[PROVIDED RECORDS — start]
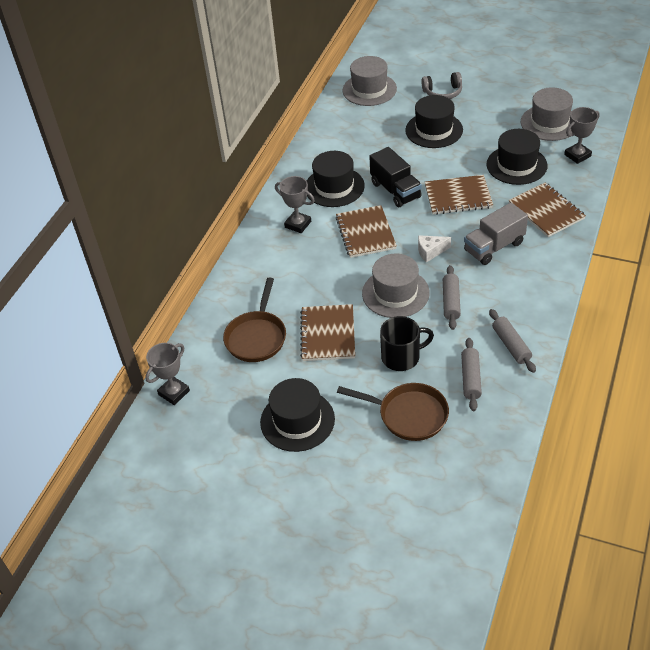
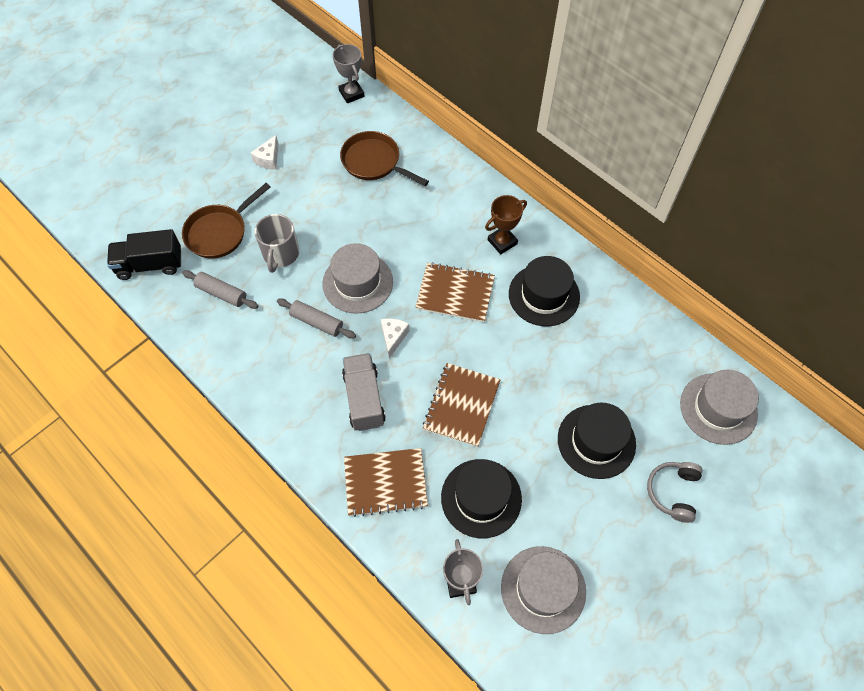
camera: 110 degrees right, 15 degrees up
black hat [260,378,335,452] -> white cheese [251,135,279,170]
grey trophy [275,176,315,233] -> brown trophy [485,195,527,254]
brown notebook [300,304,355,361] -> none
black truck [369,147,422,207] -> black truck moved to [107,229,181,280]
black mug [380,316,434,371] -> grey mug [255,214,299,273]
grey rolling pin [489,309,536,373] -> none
[PROVIDED RECORDS — finish]
» INSTRUCTION: Lines containing the string "black" in the entries above should be counted. State that number alone.

» RESPONSE AREA: 3